* WHAT YOU HAVE TO DO *
The answer should be each line of the records that contains the word "bright"; please copy them all.

* STUDY MATERIAL *
########

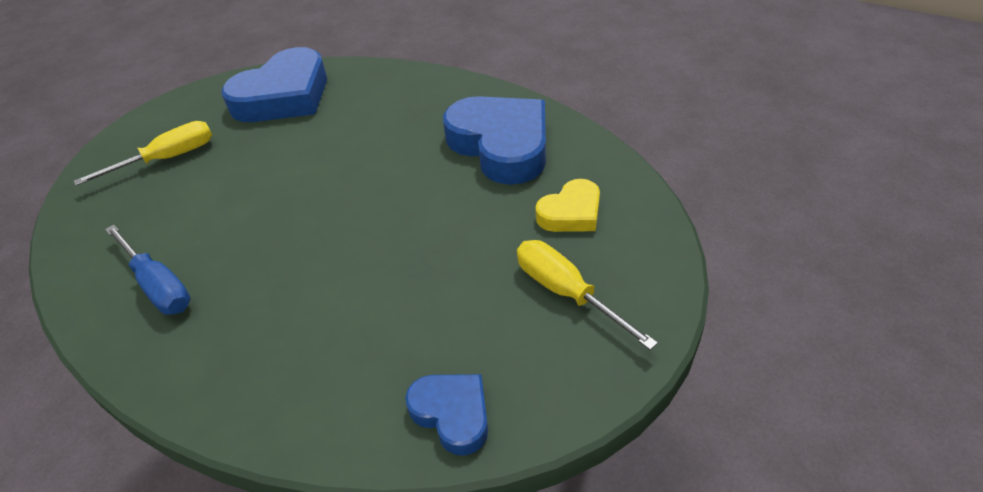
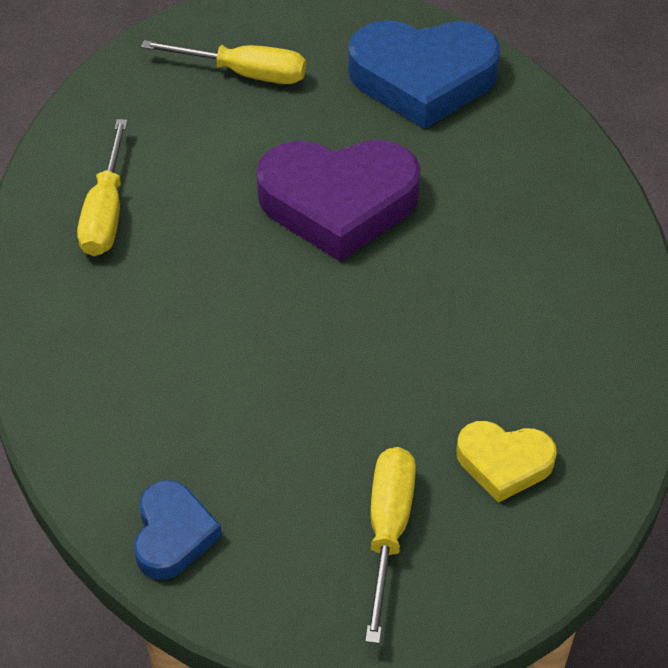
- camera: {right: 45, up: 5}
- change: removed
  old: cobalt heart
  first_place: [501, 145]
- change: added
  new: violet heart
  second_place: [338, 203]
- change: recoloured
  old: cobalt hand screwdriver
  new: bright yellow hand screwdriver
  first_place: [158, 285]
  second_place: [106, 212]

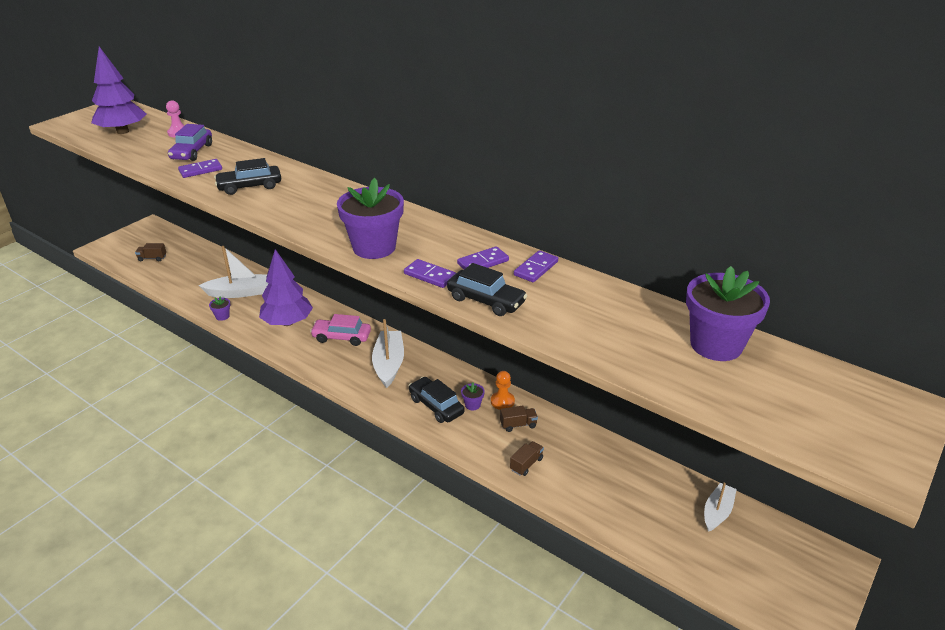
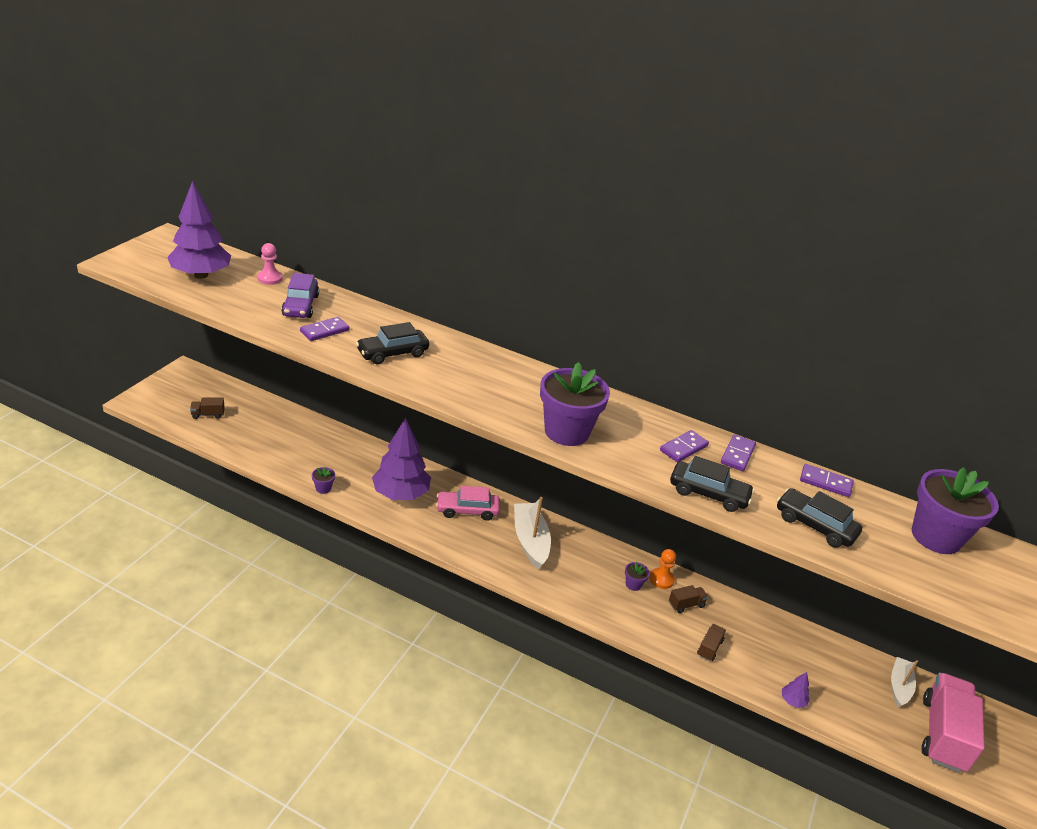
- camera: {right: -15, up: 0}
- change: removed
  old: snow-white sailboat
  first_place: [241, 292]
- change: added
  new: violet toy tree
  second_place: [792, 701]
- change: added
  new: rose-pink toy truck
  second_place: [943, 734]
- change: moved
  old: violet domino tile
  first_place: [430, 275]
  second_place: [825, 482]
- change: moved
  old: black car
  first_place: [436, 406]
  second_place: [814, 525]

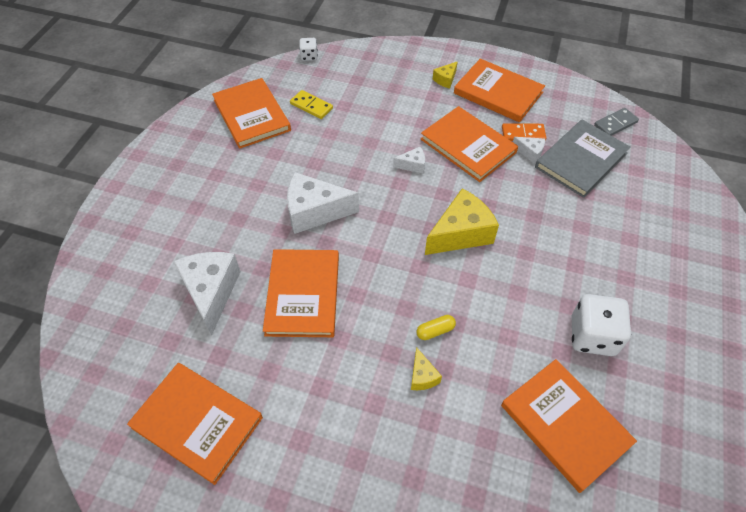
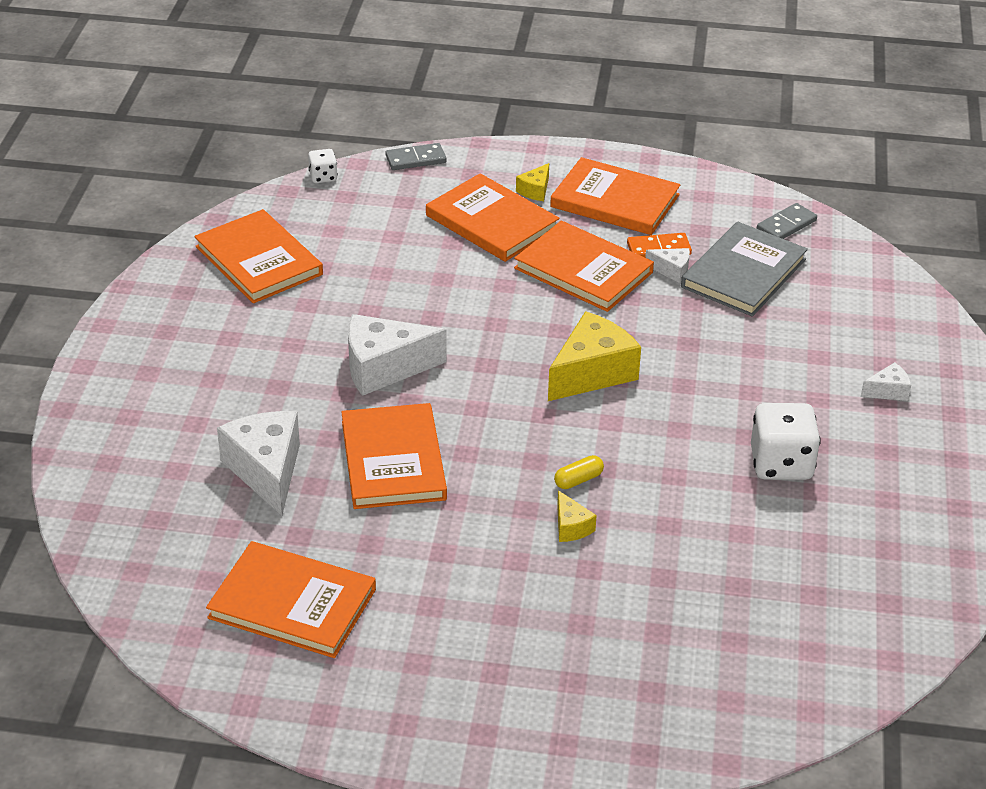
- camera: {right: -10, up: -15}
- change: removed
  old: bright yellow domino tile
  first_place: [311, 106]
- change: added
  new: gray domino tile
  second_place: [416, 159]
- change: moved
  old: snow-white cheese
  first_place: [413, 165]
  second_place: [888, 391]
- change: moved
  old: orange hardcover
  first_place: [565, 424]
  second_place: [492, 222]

########

* WRITTEN ANSWER *
  new: bright yellow hand screwdriver
  old: bright yellow domino tile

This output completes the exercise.